What is being asked = If a line in the data holds "cone", copy that line out in full.

+++ Raw data +++

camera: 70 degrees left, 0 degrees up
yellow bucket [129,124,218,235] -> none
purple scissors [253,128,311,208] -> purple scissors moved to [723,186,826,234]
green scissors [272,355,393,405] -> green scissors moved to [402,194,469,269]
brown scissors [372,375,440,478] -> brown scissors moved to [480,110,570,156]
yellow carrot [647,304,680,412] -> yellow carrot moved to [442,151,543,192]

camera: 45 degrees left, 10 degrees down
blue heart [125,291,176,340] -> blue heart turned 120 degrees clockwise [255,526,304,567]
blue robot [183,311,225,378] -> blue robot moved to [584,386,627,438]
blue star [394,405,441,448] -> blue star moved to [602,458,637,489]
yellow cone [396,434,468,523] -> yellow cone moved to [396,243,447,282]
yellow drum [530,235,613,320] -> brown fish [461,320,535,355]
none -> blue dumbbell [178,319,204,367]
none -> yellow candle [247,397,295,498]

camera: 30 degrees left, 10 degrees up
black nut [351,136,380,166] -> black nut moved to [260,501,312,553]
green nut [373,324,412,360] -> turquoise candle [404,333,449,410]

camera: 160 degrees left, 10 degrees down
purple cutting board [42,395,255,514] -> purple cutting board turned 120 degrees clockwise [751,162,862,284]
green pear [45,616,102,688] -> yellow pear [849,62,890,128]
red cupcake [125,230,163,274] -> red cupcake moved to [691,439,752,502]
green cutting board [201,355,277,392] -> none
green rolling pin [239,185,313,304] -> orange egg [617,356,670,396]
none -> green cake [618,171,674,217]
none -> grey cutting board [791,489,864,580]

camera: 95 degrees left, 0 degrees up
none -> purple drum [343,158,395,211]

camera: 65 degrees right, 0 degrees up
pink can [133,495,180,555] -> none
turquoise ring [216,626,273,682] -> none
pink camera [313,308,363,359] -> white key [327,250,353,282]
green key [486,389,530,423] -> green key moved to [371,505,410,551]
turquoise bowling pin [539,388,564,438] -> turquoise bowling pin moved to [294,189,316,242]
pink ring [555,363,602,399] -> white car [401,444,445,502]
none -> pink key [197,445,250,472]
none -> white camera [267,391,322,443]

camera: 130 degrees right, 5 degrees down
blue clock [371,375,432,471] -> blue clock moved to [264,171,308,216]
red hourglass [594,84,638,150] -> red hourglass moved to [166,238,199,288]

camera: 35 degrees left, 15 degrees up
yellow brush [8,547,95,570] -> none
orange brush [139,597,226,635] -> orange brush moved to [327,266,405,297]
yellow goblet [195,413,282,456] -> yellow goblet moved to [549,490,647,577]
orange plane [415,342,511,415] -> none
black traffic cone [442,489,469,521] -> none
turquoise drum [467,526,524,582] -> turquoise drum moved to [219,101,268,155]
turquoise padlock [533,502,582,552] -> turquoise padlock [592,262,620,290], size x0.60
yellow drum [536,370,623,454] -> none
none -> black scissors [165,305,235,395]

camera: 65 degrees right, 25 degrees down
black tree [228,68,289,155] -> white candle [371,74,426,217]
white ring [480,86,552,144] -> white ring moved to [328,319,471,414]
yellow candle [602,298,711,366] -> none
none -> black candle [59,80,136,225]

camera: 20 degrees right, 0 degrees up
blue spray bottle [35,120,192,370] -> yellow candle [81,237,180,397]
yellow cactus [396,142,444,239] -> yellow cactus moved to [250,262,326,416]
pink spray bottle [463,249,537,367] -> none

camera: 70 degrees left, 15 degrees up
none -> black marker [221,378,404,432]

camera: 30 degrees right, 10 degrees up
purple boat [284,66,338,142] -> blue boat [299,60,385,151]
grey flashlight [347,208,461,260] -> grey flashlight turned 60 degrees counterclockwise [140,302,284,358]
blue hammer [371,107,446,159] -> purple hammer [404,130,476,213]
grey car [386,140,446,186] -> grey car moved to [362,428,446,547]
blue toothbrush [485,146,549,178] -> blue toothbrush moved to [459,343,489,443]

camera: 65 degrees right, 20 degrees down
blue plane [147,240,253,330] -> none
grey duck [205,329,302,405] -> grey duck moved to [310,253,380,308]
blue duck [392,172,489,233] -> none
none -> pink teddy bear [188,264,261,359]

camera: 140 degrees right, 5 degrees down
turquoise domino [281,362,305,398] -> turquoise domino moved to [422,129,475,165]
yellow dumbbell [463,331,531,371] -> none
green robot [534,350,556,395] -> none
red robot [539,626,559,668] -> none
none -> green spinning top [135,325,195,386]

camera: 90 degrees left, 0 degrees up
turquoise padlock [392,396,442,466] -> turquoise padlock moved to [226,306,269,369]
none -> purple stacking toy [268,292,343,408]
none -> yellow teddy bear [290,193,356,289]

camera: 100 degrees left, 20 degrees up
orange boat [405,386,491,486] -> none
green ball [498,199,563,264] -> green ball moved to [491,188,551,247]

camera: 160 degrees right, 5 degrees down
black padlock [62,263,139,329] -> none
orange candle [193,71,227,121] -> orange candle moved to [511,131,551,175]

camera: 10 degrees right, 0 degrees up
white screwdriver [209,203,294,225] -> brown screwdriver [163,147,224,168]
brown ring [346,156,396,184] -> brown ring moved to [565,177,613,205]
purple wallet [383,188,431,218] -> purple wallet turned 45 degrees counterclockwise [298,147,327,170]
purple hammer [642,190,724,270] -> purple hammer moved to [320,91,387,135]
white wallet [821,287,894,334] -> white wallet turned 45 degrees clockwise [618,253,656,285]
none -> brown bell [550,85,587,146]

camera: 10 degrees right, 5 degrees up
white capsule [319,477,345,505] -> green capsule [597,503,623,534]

+++

Exercise answer =
yellow cone [396,434,468,523] -> yellow cone moved to [396,243,447,282]
black traffic cone [442,489,469,521] -> none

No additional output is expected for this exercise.